- **EXERCISE DESCRIPTION**: Copy the data exactly from the line that contains "R12: 560 (N3, N15) -> 1.1k (N3, N15)" through the line that contains "CN3 pin 2: N23 -> AGND", keeping both end lines and leaving out everything else.
##### LISTED ENTRIES #####
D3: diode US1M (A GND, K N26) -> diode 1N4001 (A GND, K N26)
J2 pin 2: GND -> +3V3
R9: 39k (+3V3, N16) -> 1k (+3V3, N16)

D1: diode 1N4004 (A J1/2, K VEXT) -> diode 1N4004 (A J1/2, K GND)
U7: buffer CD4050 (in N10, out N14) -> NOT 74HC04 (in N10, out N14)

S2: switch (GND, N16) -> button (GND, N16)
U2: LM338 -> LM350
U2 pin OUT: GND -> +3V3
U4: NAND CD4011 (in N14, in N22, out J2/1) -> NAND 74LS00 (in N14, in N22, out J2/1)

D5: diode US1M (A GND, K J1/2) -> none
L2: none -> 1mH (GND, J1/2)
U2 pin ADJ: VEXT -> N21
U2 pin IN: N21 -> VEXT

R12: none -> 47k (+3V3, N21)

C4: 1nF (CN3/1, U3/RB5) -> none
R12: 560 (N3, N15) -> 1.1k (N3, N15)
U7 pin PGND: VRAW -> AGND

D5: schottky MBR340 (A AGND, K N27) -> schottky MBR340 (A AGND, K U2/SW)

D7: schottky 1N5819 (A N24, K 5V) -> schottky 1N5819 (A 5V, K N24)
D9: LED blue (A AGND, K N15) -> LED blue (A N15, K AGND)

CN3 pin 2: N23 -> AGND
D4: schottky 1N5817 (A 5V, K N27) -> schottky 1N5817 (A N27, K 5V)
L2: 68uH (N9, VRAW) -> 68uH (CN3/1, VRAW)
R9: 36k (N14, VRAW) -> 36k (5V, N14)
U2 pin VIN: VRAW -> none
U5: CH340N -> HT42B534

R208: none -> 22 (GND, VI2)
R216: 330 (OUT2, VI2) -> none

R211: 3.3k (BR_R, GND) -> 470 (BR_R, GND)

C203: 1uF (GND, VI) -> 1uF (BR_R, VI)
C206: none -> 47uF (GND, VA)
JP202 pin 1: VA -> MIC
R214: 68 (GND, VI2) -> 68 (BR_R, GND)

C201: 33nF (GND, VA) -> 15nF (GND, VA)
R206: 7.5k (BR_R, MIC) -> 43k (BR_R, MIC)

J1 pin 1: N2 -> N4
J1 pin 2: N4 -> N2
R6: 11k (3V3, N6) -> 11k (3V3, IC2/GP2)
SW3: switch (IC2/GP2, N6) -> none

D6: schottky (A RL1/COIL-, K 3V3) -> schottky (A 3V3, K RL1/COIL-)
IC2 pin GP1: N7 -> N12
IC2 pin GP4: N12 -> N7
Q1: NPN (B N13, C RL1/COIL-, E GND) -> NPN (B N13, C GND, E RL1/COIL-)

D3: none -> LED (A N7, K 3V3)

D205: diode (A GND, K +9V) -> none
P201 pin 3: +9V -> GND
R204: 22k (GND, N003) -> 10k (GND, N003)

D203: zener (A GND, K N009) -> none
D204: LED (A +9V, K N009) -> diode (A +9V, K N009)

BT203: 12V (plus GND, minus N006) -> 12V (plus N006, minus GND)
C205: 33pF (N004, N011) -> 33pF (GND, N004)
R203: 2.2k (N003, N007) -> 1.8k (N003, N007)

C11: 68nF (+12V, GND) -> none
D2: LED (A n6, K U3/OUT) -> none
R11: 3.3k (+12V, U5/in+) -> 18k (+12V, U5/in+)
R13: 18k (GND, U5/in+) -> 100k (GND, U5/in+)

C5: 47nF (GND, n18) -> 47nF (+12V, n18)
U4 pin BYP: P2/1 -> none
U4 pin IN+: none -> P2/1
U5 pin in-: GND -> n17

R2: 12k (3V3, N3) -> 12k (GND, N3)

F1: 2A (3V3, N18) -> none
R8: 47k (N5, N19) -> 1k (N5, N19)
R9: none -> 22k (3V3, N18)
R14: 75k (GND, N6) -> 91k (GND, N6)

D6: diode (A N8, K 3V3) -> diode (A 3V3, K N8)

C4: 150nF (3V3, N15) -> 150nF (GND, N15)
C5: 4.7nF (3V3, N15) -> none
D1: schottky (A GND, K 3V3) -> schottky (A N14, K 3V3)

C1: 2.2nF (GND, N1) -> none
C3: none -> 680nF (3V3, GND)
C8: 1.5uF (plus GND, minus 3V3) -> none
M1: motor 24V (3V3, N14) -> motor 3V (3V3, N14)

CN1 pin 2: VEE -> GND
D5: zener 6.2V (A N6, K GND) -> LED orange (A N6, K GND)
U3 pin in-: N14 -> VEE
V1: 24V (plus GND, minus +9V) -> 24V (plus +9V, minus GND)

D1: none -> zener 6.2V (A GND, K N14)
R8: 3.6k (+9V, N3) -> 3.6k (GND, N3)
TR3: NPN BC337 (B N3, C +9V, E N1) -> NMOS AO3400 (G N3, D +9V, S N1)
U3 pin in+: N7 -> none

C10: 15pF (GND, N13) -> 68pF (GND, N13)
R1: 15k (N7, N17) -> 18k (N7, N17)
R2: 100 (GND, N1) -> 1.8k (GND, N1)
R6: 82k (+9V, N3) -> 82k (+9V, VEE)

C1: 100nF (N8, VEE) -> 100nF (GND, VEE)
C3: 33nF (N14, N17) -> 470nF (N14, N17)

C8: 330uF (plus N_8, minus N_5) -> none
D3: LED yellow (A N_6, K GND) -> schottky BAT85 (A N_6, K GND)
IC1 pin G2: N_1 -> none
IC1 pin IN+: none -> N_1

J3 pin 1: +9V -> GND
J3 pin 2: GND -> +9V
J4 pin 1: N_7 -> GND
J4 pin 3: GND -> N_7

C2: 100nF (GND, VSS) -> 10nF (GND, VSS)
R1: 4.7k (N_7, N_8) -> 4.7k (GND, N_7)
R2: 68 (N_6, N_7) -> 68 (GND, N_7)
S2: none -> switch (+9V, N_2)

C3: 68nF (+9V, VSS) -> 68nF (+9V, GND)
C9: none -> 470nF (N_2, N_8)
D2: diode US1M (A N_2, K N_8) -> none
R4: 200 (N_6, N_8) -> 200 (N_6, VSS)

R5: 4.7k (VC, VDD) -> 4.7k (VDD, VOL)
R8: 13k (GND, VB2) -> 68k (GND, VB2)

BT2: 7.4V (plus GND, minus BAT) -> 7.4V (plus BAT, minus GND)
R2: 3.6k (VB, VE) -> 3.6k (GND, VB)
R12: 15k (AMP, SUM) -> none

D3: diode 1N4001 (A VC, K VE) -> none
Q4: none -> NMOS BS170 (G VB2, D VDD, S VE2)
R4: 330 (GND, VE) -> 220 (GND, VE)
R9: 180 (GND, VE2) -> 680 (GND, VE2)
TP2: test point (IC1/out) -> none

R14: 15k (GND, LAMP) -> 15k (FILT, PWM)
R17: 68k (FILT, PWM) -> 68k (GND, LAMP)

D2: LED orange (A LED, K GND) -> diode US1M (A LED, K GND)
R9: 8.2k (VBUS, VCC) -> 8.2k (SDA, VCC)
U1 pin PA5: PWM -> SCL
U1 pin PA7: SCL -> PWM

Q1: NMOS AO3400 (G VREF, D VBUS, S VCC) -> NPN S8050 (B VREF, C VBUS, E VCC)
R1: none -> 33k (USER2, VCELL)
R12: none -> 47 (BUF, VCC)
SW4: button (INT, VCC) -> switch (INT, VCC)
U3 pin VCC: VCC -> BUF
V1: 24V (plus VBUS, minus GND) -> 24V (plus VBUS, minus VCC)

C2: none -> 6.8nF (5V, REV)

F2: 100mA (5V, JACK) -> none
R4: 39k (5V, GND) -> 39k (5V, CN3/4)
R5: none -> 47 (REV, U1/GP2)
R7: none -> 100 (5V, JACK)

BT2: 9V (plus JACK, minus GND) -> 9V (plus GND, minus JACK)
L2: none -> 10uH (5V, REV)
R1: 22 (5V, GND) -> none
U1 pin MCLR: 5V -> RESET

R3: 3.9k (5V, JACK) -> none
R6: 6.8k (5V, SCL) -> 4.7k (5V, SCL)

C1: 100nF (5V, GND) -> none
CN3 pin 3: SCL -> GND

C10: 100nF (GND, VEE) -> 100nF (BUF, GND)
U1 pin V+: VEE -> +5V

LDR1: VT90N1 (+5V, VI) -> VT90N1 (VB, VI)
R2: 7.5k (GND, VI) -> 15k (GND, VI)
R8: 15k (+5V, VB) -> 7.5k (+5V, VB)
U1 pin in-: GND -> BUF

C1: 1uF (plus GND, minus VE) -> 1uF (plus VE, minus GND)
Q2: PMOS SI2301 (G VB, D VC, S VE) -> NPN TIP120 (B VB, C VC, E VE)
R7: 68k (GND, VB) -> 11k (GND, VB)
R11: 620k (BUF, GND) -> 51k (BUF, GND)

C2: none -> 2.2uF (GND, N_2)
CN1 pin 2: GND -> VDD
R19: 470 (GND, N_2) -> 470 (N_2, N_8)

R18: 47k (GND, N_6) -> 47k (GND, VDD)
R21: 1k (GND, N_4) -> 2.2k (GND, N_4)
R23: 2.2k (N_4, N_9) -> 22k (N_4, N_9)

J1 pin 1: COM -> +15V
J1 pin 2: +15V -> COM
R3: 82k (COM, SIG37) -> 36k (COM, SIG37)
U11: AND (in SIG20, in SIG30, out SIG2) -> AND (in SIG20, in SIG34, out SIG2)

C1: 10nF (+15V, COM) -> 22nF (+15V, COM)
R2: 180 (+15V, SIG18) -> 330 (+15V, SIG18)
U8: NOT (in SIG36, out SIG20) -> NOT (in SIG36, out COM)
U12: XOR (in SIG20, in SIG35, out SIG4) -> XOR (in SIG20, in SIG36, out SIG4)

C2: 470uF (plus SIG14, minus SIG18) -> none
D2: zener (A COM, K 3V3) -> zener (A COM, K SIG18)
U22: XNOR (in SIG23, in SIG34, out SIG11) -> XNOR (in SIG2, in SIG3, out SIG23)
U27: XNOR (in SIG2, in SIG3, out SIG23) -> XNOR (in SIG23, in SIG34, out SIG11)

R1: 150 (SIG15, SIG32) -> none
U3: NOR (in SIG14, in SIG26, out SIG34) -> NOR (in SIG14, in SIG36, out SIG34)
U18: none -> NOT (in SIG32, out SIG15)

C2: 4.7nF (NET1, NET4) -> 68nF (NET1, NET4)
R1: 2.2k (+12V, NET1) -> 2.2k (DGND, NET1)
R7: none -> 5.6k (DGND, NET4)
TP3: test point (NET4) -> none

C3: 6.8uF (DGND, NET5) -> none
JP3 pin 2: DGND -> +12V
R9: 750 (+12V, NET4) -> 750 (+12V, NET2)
#####
- **THE ANSWER**:
R12: 560 (N3, N15) -> 1.1k (N3, N15)
U7 pin PGND: VRAW -> AGND

D5: schottky MBR340 (A AGND, K N27) -> schottky MBR340 (A AGND, K U2/SW)

D7: schottky 1N5819 (A N24, K 5V) -> schottky 1N5819 (A 5V, K N24)
D9: LED blue (A AGND, K N15) -> LED blue (A N15, K AGND)

CN3 pin 2: N23 -> AGND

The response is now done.